TASK DETAILS: Exactly as they appear, restate the lines of the material, from the first through the one containing "turquoise notebook [435,573,524,646] -> none".

PROVIDED ENTRIES:
··········

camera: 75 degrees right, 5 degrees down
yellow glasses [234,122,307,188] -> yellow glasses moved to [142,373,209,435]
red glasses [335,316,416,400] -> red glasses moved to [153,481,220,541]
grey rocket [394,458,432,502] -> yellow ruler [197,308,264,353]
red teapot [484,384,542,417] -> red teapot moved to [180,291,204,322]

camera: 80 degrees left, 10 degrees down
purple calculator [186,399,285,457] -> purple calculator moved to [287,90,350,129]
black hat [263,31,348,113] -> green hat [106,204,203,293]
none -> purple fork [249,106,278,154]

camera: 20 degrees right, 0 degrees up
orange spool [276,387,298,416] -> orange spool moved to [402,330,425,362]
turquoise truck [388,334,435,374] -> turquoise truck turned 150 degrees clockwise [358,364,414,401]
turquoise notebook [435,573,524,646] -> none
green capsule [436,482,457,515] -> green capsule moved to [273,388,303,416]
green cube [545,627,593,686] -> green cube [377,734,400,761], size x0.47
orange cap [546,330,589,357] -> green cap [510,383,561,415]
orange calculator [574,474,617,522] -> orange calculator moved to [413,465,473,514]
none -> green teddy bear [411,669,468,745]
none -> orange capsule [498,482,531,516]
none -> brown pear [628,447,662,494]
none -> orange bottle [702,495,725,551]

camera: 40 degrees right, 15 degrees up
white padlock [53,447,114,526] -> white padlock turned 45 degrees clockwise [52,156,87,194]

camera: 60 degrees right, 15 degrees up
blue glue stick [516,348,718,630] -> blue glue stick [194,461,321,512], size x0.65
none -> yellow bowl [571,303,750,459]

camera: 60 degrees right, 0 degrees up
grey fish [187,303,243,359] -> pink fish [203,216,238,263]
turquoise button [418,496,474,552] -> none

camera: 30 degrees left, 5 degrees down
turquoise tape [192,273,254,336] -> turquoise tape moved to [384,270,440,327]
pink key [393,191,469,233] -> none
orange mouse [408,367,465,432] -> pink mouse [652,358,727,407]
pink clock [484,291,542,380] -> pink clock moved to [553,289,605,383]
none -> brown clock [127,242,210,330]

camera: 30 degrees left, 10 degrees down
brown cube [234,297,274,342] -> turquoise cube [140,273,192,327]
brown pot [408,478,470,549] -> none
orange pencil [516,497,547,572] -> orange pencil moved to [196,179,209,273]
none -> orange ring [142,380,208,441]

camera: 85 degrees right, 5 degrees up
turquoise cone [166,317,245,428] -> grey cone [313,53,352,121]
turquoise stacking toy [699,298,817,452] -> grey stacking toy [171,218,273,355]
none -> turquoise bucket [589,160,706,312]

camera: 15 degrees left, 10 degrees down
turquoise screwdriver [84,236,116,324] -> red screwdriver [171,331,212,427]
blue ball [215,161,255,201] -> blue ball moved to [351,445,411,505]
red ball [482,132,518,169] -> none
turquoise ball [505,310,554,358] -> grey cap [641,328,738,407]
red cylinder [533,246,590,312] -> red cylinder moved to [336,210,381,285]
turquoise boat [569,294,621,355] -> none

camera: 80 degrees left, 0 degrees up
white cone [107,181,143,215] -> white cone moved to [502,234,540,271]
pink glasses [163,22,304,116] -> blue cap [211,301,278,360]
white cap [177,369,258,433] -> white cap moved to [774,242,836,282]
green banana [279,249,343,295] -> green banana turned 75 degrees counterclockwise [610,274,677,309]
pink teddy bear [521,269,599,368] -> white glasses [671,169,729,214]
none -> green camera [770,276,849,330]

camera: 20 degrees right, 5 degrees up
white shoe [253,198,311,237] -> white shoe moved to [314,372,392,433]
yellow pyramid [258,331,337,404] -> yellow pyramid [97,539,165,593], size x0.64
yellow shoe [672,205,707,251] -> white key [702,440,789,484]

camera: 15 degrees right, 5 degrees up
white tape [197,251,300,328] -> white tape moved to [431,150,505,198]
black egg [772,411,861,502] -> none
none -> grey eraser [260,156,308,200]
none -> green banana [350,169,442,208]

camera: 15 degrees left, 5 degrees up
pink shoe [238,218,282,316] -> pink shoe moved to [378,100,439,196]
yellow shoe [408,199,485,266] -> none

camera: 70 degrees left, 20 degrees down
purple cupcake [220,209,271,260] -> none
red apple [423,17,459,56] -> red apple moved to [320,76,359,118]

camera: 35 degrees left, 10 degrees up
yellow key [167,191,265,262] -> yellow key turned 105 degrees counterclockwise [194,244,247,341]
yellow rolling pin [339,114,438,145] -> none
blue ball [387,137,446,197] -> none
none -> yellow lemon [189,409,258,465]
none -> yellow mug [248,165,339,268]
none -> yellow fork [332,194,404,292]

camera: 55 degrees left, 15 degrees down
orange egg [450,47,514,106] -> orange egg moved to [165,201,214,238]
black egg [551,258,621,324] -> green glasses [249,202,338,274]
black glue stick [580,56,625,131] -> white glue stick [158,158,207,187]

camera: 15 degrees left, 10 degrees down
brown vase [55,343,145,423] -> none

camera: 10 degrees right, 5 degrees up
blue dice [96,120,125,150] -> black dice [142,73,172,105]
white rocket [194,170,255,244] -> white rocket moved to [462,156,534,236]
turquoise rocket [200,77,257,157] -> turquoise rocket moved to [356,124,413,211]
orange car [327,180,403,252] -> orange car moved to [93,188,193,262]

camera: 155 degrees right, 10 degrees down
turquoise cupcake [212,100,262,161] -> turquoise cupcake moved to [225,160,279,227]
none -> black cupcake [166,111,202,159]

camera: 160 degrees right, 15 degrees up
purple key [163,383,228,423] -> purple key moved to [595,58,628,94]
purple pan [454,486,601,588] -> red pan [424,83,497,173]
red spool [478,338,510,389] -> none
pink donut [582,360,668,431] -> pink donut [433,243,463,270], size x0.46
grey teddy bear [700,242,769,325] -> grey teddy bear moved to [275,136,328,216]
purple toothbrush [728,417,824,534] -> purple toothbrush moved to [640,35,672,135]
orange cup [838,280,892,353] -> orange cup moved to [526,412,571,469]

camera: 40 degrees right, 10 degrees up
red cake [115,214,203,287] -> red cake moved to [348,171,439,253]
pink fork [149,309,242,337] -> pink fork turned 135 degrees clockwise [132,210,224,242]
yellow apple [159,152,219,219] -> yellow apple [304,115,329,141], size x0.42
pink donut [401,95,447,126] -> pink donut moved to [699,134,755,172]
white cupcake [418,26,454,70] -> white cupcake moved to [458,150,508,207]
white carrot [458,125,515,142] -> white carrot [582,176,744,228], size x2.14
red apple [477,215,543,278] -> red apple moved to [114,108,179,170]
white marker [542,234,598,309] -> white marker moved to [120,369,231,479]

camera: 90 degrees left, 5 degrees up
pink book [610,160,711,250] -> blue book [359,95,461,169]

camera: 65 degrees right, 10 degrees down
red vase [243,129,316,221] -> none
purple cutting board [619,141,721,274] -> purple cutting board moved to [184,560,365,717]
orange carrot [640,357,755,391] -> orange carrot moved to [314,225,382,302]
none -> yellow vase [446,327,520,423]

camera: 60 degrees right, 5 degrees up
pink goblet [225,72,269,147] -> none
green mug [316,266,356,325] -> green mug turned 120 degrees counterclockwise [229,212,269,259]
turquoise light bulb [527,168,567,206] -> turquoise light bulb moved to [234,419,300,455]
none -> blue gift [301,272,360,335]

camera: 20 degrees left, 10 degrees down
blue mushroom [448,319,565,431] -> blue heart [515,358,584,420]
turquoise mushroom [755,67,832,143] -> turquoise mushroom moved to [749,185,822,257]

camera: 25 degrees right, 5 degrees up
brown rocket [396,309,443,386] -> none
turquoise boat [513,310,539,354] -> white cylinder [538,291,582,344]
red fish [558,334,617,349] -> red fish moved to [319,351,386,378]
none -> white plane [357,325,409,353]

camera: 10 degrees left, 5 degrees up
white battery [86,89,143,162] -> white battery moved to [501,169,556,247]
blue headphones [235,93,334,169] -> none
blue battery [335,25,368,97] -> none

··········

RESULT:
camera: 75 degrees right, 5 degrees down
yellow glasses [234,122,307,188] -> yellow glasses moved to [142,373,209,435]
red glasses [335,316,416,400] -> red glasses moved to [153,481,220,541]
grey rocket [394,458,432,502] -> yellow ruler [197,308,264,353]
red teapot [484,384,542,417] -> red teapot moved to [180,291,204,322]

camera: 80 degrees left, 10 degrees down
purple calculator [186,399,285,457] -> purple calculator moved to [287,90,350,129]
black hat [263,31,348,113] -> green hat [106,204,203,293]
none -> purple fork [249,106,278,154]

camera: 20 degrees right, 0 degrees up
orange spool [276,387,298,416] -> orange spool moved to [402,330,425,362]
turquoise truck [388,334,435,374] -> turquoise truck turned 150 degrees clockwise [358,364,414,401]
turquoise notebook [435,573,524,646] -> none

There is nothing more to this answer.